--- The data ---
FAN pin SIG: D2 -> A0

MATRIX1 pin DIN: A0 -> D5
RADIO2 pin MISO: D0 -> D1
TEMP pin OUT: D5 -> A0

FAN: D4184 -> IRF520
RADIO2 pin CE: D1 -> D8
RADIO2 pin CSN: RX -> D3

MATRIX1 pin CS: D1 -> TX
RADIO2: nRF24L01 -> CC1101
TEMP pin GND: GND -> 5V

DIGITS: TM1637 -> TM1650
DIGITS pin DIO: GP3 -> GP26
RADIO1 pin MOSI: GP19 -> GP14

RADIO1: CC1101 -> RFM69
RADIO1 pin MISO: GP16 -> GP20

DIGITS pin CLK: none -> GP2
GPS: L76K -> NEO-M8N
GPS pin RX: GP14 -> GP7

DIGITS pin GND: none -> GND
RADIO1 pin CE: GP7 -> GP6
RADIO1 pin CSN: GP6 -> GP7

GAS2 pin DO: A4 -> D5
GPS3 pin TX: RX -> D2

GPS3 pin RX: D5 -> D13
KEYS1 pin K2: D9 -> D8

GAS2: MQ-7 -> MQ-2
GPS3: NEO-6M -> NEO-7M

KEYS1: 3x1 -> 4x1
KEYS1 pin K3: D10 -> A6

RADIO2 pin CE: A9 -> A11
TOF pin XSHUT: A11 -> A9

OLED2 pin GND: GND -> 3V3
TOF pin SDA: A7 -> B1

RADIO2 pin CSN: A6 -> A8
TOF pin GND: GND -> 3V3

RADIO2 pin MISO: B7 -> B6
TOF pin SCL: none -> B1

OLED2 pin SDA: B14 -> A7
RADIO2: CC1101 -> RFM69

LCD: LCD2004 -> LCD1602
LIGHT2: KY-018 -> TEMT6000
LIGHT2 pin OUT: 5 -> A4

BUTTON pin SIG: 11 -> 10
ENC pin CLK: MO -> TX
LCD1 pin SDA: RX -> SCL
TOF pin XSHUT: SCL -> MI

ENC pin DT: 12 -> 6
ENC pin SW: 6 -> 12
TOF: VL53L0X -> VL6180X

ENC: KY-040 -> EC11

--- Directions for this task ---
Among the lines above, count those containing the word "MISO" and give nothing but the result.

--- Solution for this exercise ---
3